## What to do
Please transcribe exactly, and only, the lines of the data below between the line holding "[502 234 542 262]" and the line holding "[686 209 775 298]", inclusive.

## Records
══════════════════════════════
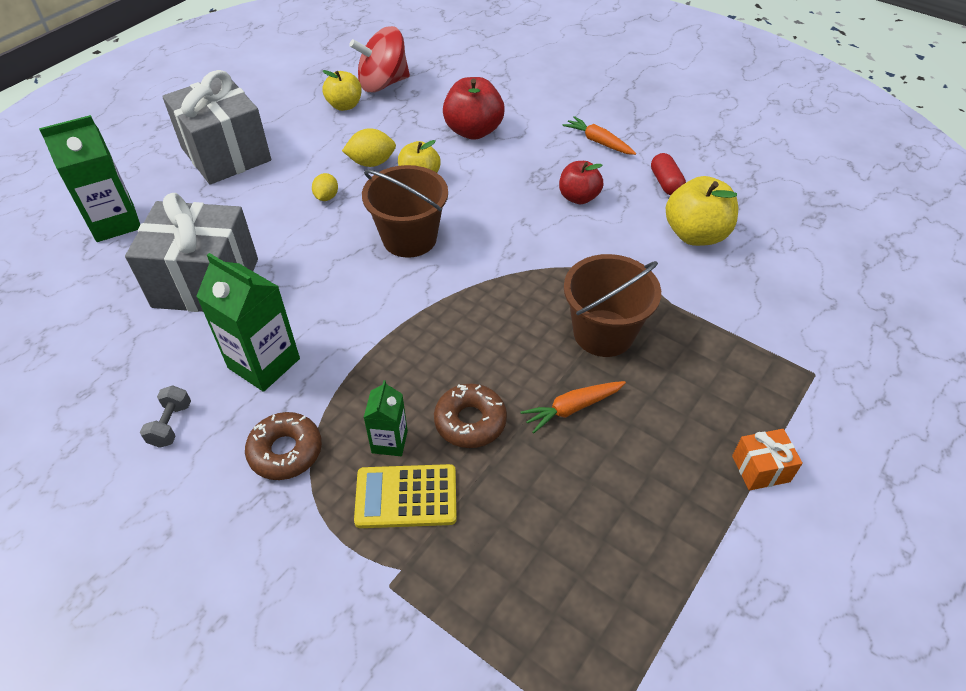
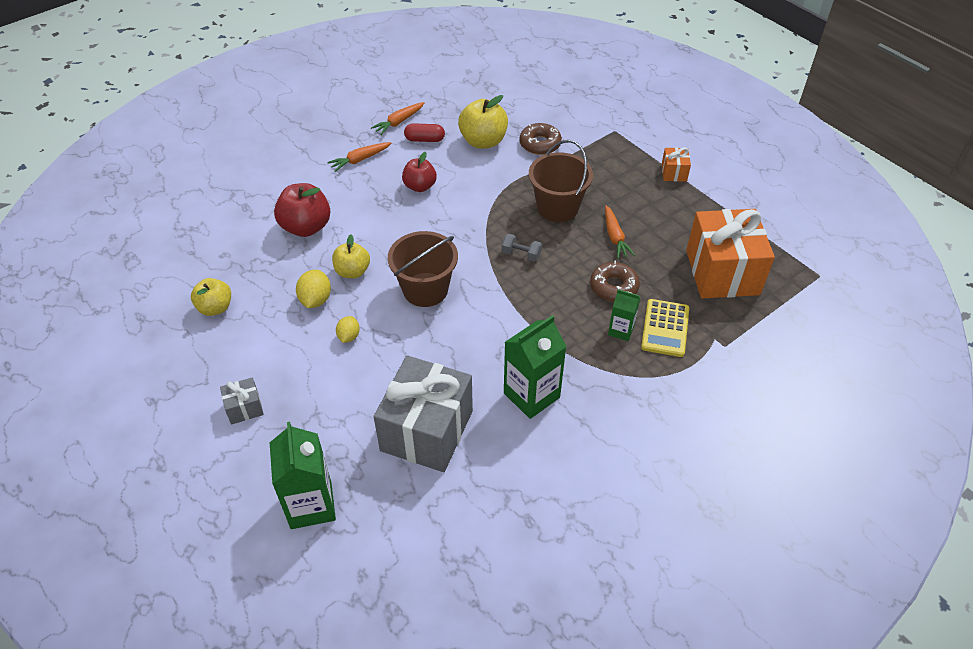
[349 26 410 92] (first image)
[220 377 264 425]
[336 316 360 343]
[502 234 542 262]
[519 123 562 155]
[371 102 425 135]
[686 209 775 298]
══════════════════════════════
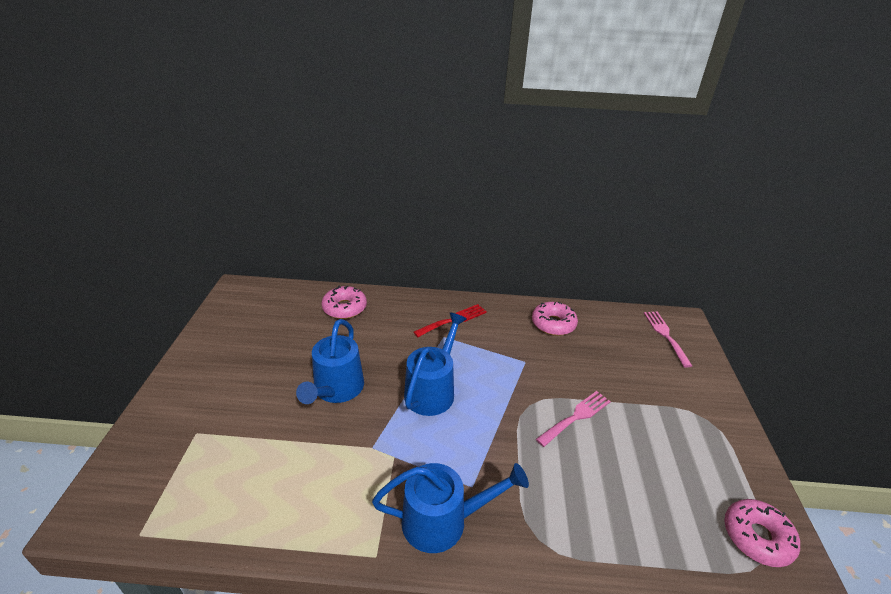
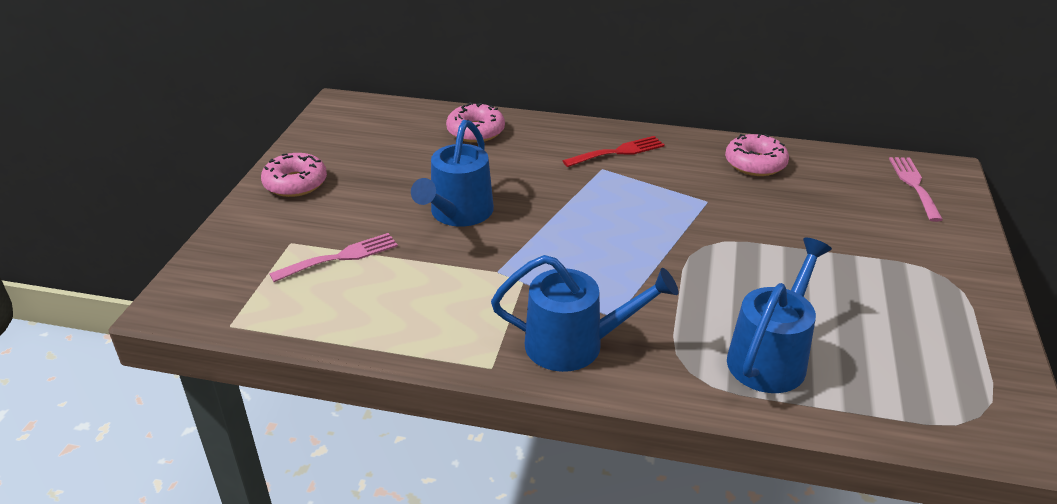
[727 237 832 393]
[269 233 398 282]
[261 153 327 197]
══════════════════════════════
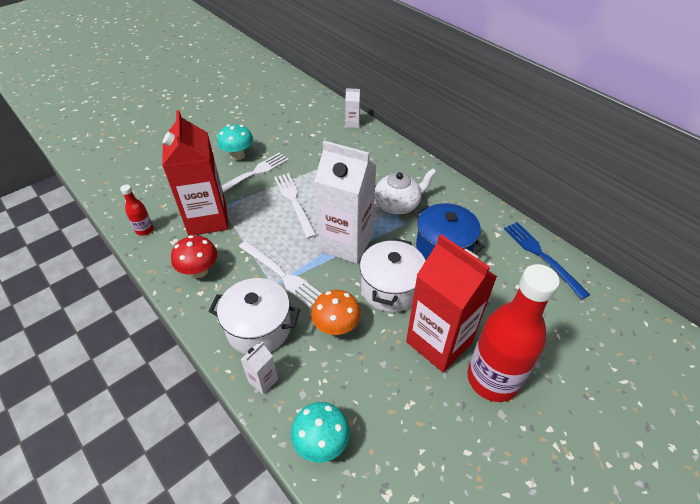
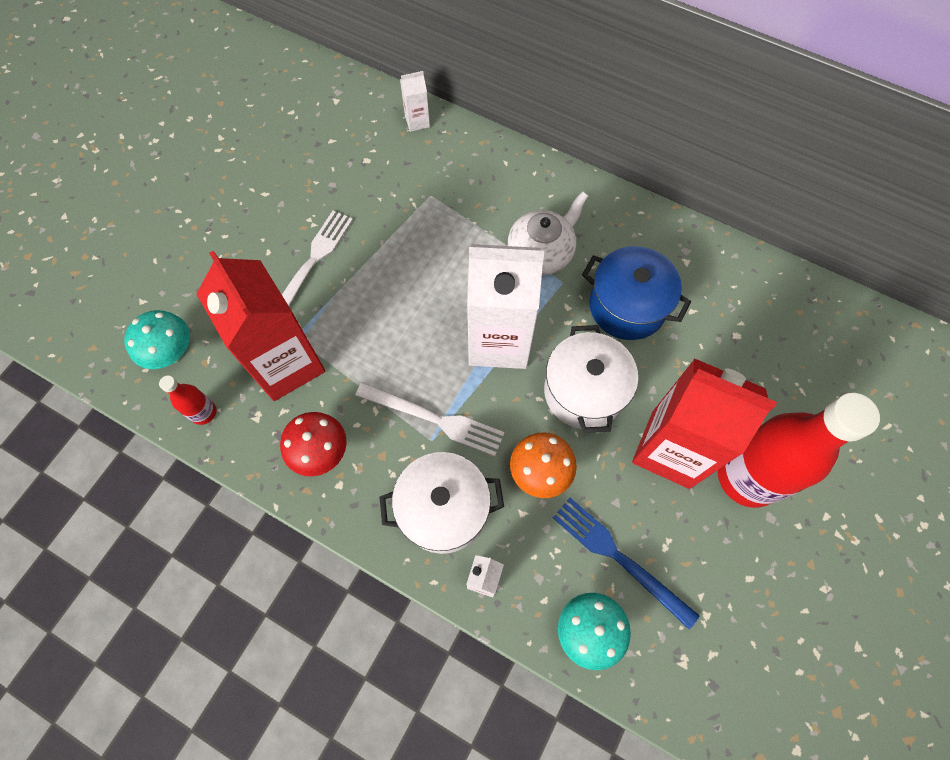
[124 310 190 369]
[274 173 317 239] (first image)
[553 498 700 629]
══════════════════════════════
## Problem solution
[502 234 542 262]
[519 123 562 155]
[371 102 425 135]
[686 209 775 298]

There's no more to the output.